## Problem description
The entries below contain pictures. Write out only the lines from the line with "(321, 57) = (1073, 336): black" up to and including the line with "(777, 248) = (242, 176): none -> brown nut", exactly, without them.

## Data provided
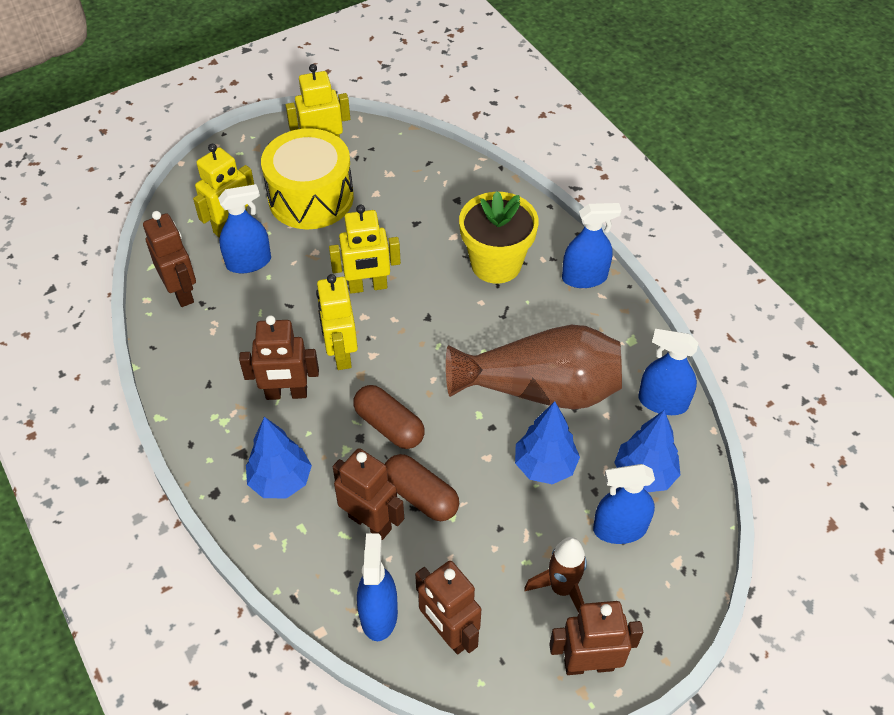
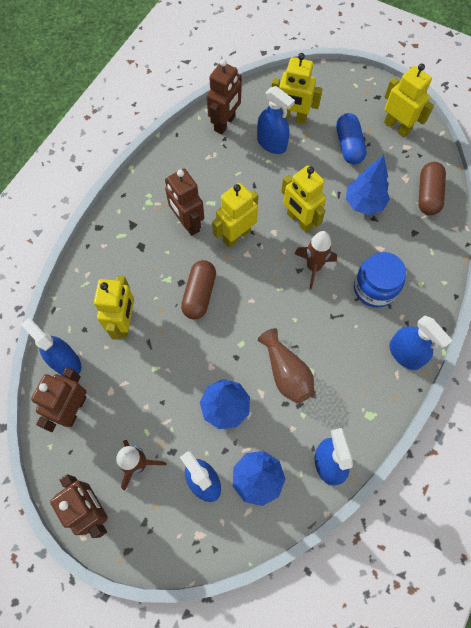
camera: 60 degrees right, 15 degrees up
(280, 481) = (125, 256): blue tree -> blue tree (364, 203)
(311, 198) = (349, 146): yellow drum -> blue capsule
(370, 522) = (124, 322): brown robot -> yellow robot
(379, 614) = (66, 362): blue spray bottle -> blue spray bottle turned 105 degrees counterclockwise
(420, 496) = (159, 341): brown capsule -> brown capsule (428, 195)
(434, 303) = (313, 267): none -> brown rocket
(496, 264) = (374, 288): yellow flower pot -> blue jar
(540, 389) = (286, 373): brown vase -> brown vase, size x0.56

--

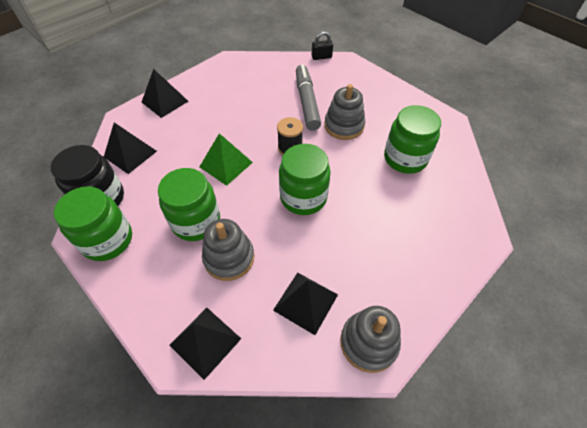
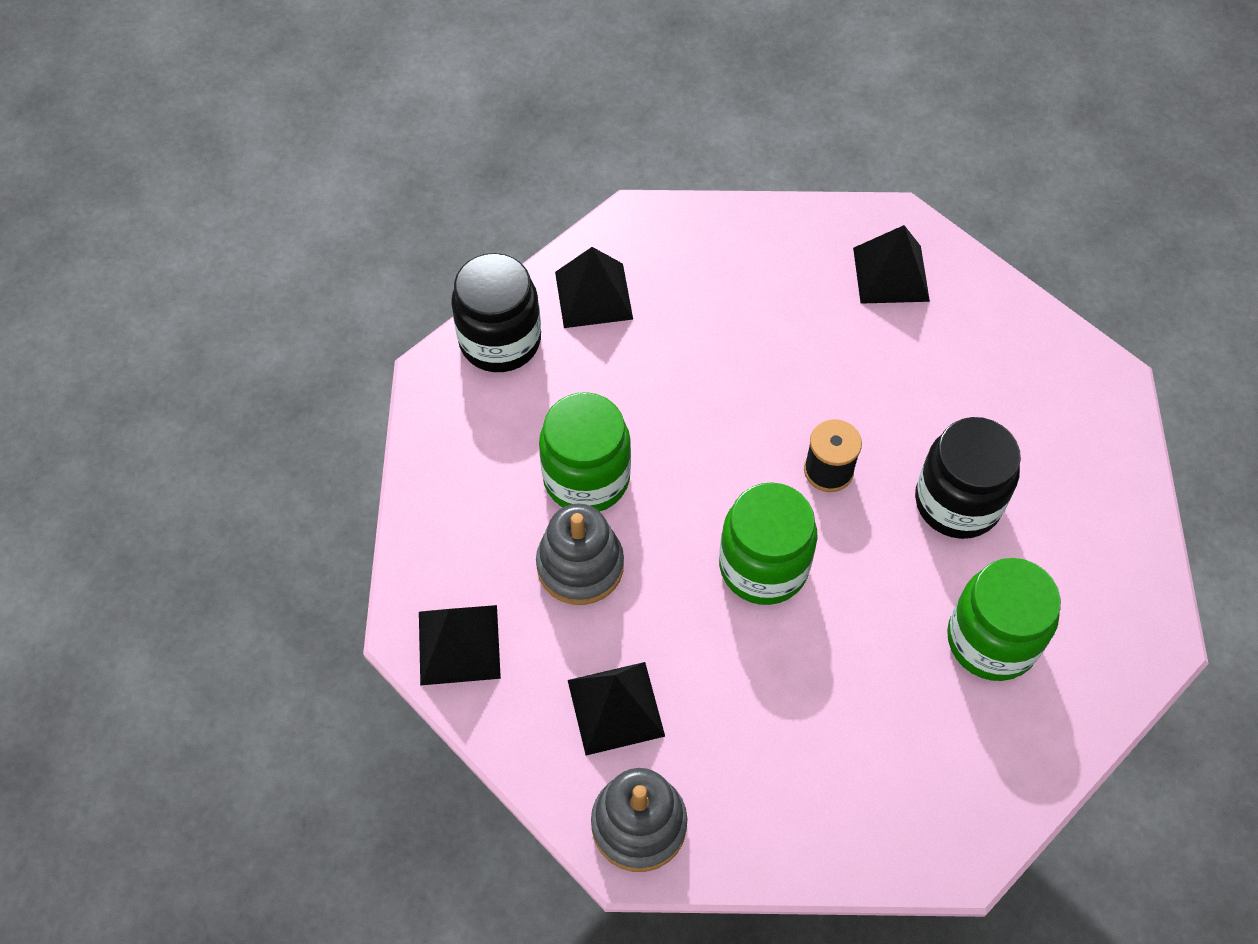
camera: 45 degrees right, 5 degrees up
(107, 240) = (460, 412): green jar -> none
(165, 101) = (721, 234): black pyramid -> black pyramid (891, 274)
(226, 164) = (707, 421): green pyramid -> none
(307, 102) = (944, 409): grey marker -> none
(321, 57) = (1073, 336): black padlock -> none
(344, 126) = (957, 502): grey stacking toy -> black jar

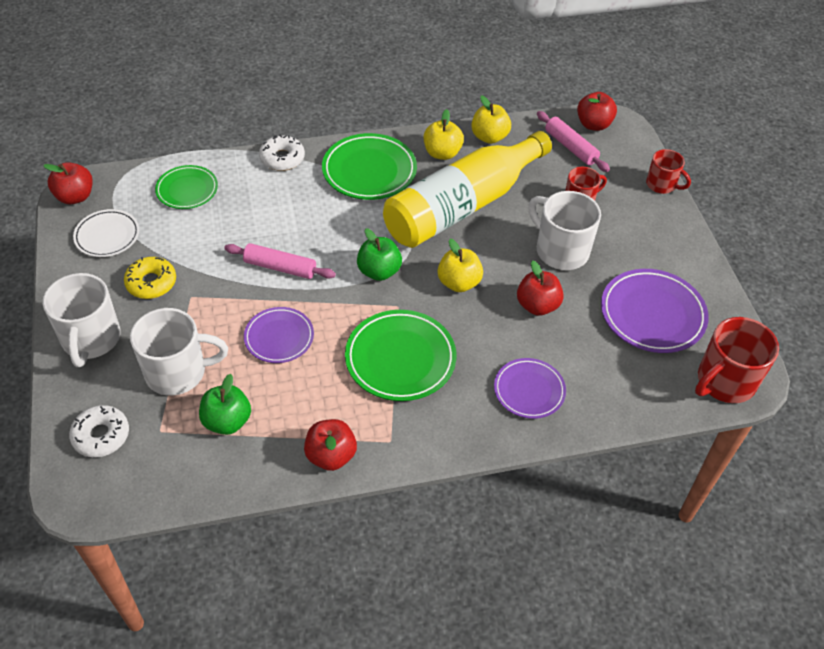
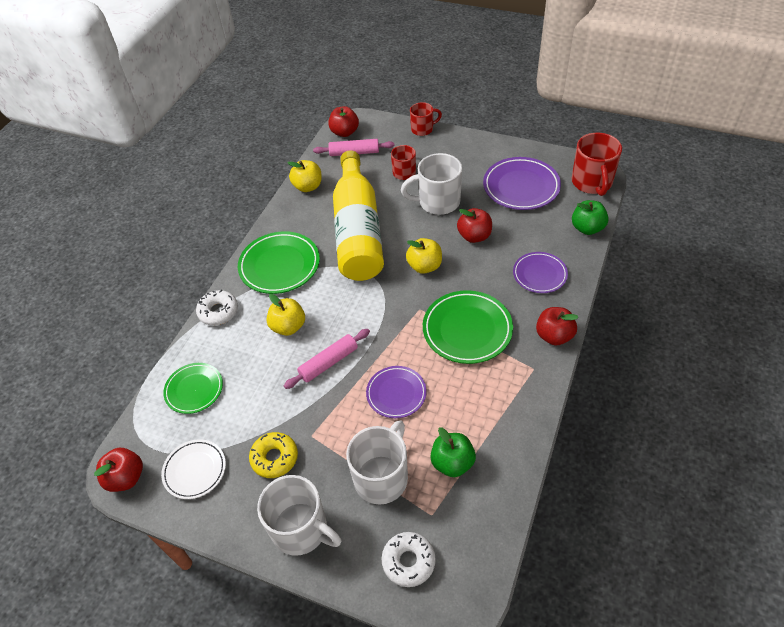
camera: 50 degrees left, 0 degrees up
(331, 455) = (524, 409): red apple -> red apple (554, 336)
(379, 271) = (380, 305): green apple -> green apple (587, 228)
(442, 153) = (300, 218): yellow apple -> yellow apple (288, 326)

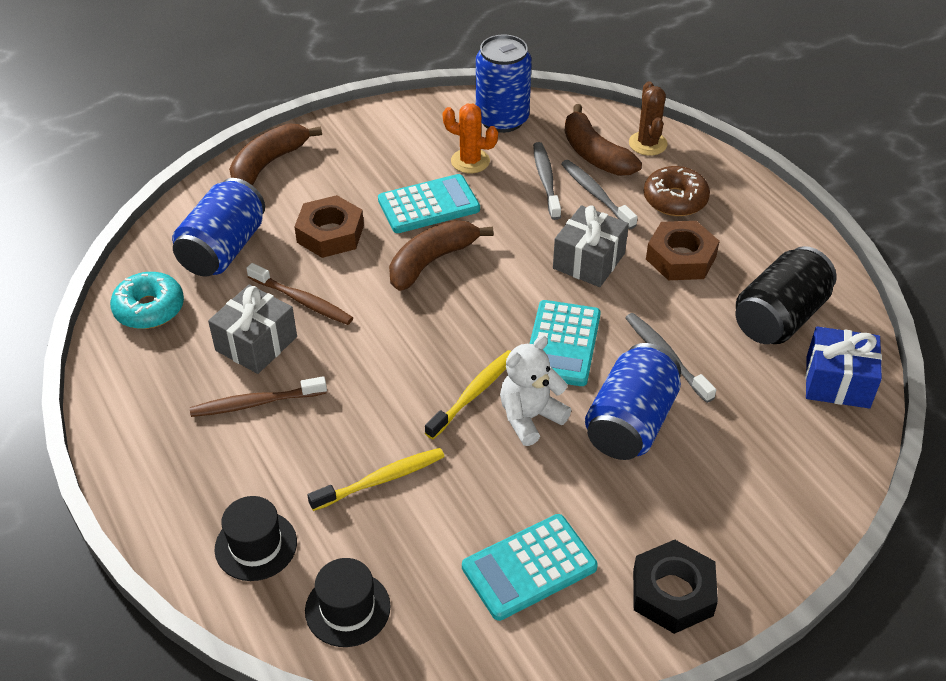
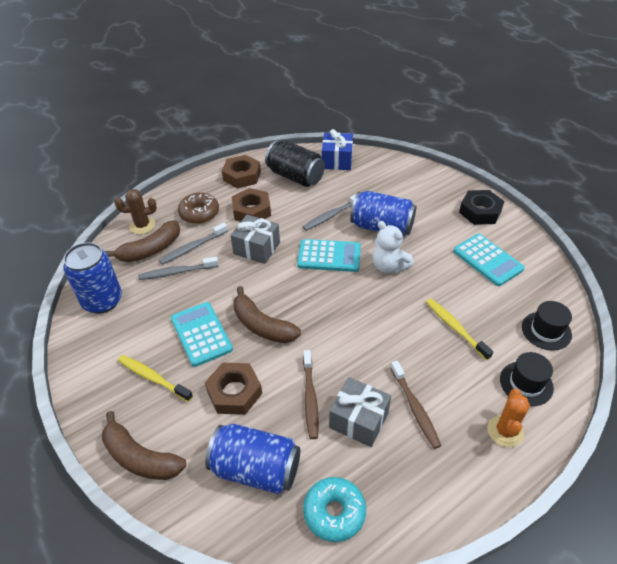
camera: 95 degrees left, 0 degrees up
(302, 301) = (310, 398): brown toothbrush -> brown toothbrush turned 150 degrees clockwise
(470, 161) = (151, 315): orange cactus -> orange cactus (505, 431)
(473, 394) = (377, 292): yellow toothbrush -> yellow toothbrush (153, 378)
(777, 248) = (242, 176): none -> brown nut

## Answer for the task
(321, 57) = (1073, 336): black padlock -> none
(344, 126) = (957, 502): grey stacking toy -> black jar

camera: 50 degrees left, 0 degrees up
(331, 455) = (524, 409): red apple -> red apple (554, 336)
(379, 271) = (380, 305): green apple -> green apple (587, 228)
(442, 153) = (300, 218): yellow apple -> yellow apple (288, 326)

camera: 95 degrees left, 0 degrees up
(302, 301) = (310, 398): brown toothbrush -> brown toothbrush turned 150 degrees clockwise
(470, 161) = (151, 315): orange cactus -> orange cactus (505, 431)
(473, 394) = (377, 292): yellow toothbrush -> yellow toothbrush (153, 378)
(777, 248) = (242, 176): none -> brown nut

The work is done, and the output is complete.